● **Input material**:
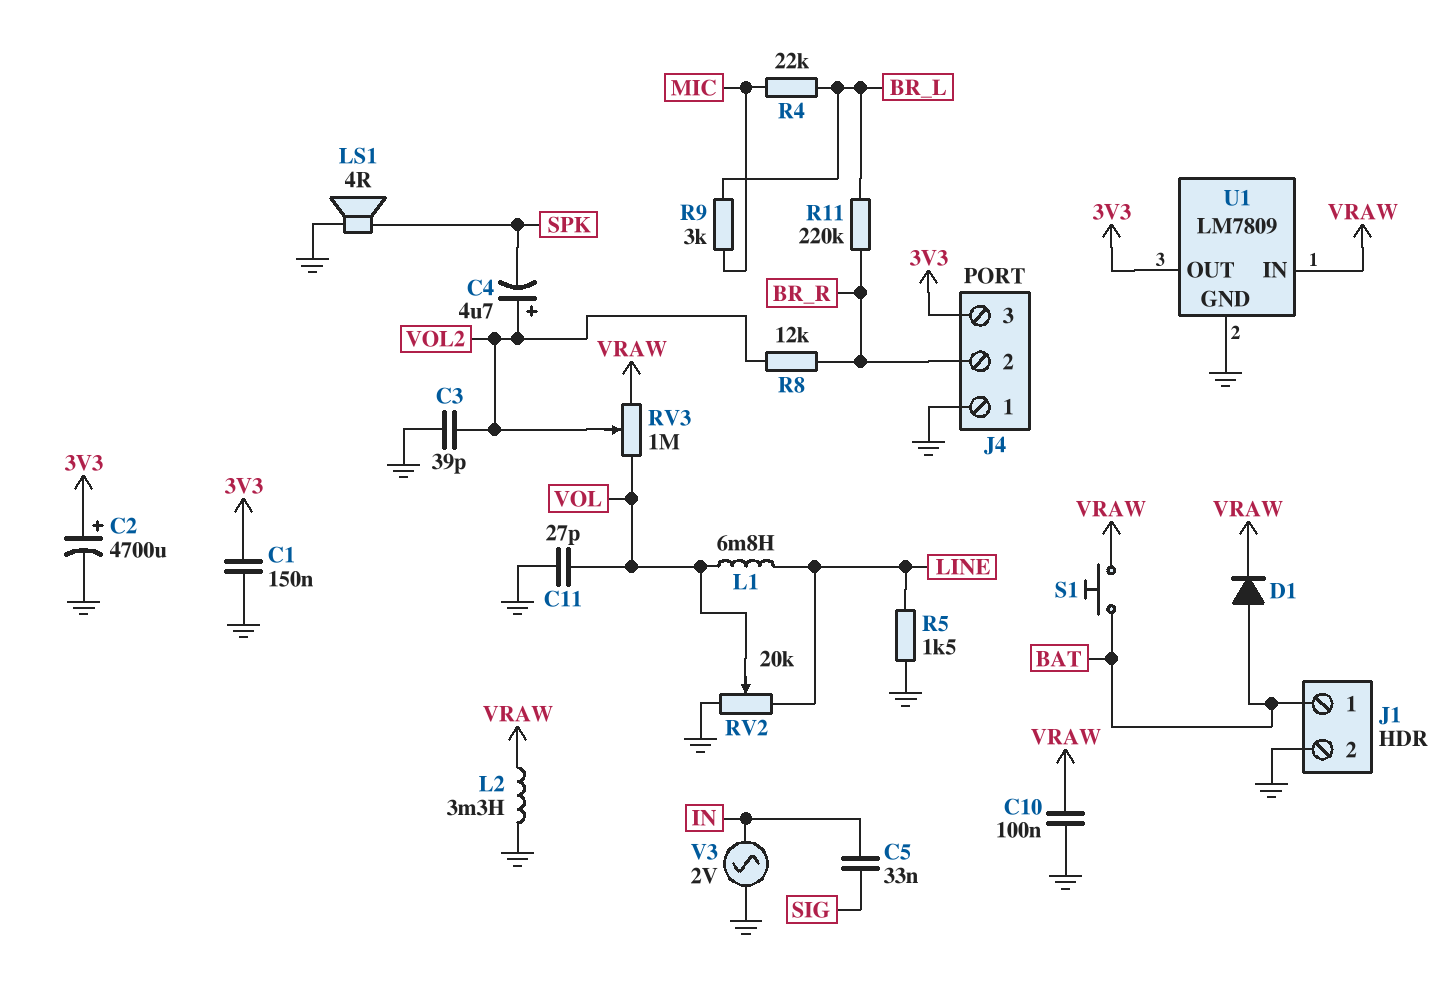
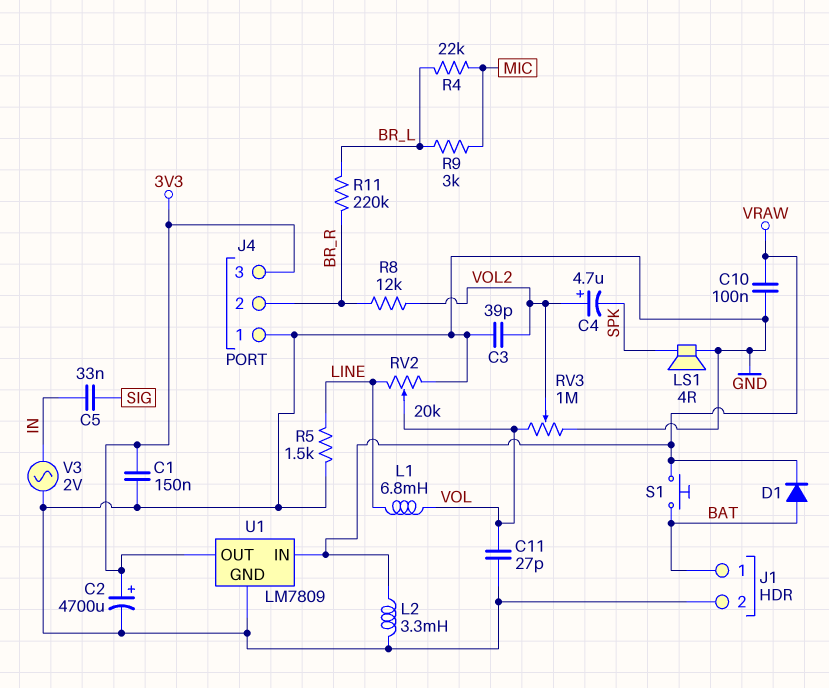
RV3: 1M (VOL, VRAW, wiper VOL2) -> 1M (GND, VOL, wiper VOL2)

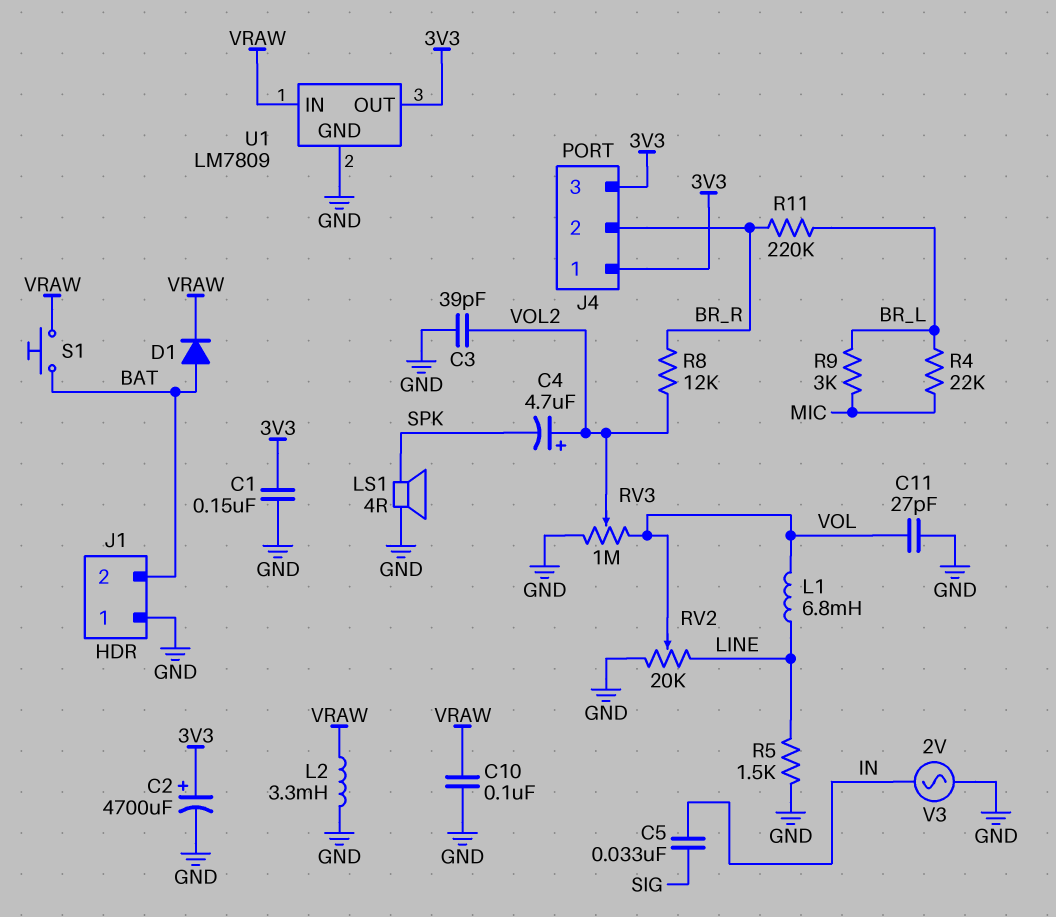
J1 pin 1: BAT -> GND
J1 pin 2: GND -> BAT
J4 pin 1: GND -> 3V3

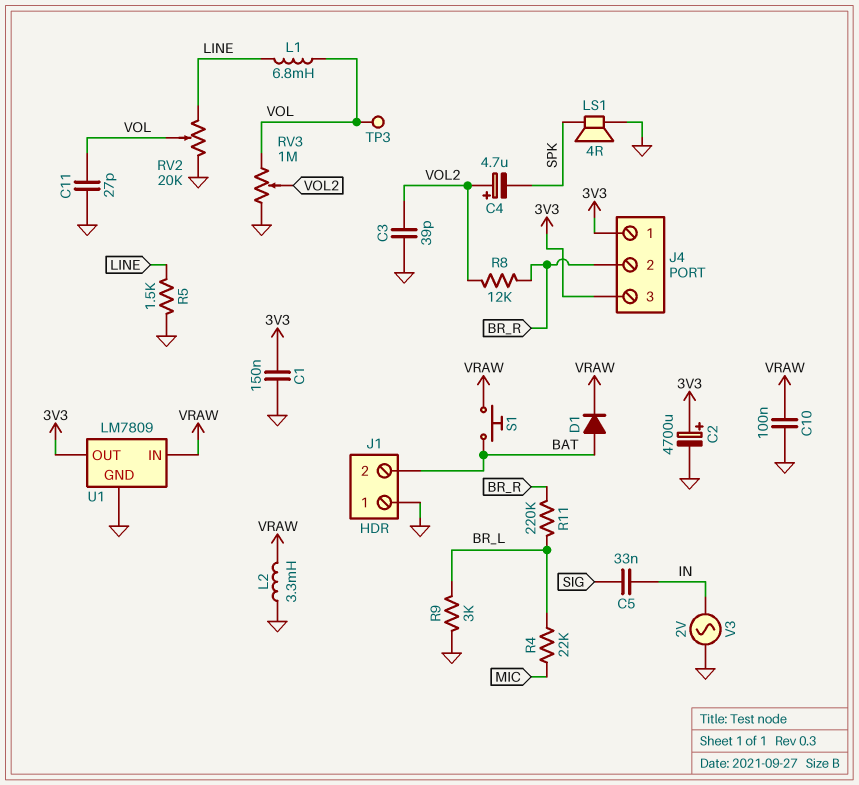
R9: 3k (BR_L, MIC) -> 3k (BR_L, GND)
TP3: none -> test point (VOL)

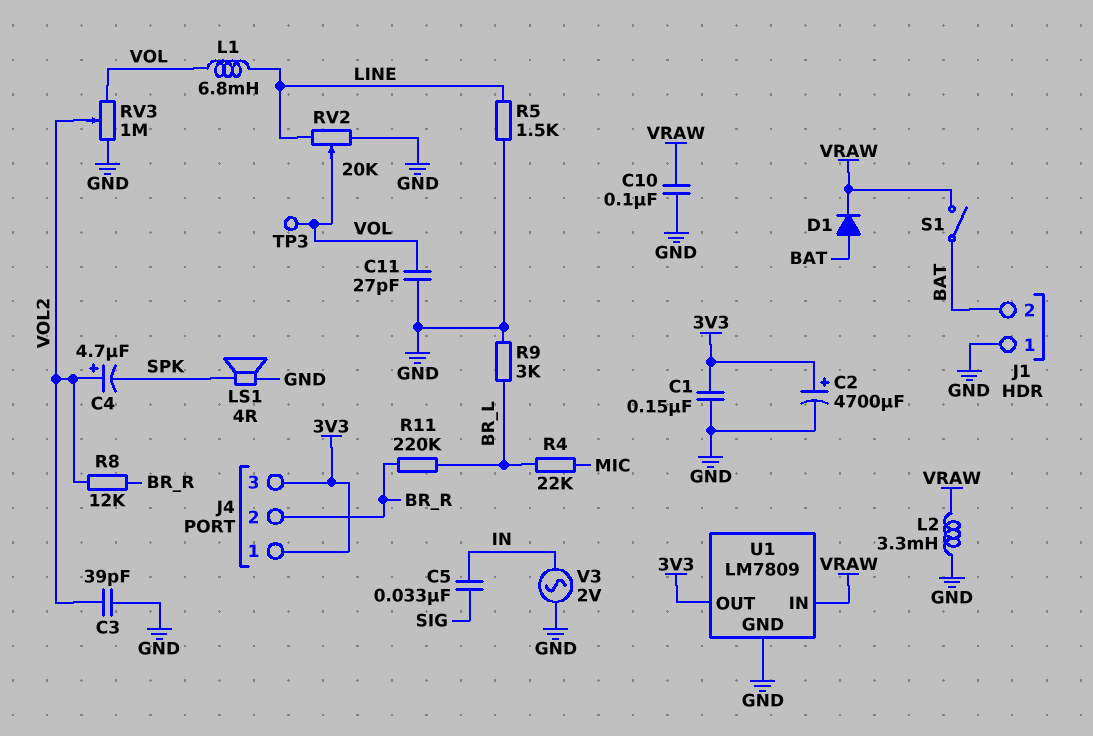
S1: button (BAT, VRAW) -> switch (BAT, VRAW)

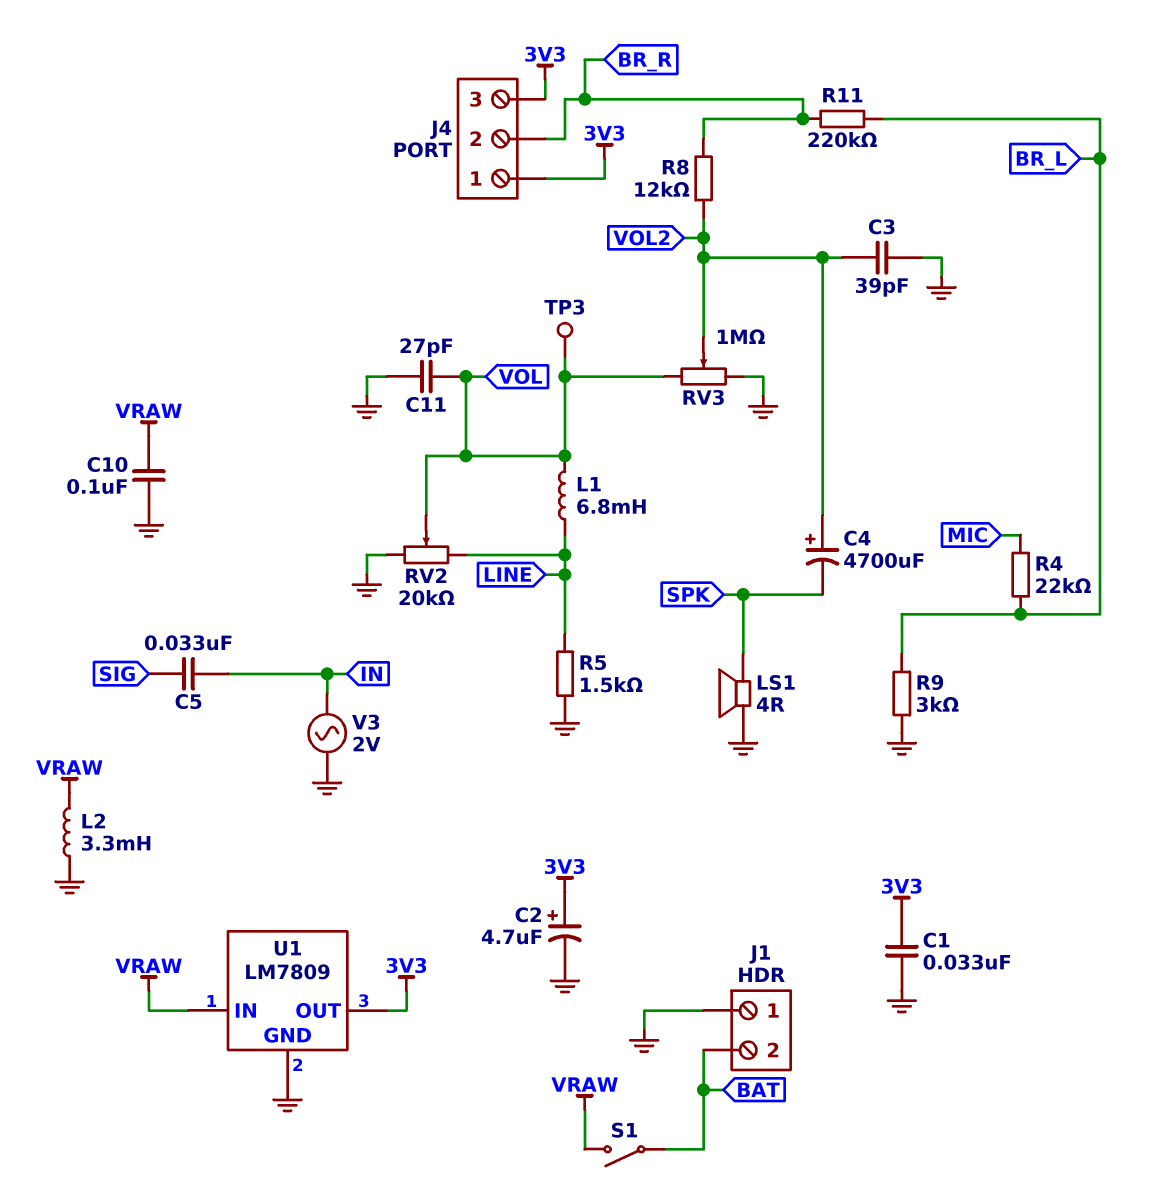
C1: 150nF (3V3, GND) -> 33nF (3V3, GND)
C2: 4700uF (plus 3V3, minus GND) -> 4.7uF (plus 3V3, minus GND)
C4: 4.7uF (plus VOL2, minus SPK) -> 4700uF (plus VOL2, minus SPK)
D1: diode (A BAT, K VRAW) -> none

● **Task directions**:
Return, exactly as they stand, the lines from the opening line of the listing through the line with "C2: 4700uF (plus", both ends counted, and no pictures.

● **Answer to this exercise**:
RV3: 1M (VOL, VRAW, wiper VOL2) -> 1M (GND, VOL, wiper VOL2)

J1 pin 1: BAT -> GND
J1 pin 2: GND -> BAT
J4 pin 1: GND -> 3V3

R9: 3k (BR_L, MIC) -> 3k (BR_L, GND)
TP3: none -> test point (VOL)

S1: button (BAT, VRAW) -> switch (BAT, VRAW)

C1: 150nF (3V3, GND) -> 33nF (3V3, GND)
C2: 4700uF (plus 3V3, minus GND) -> 4.7uF (plus 3V3, minus GND)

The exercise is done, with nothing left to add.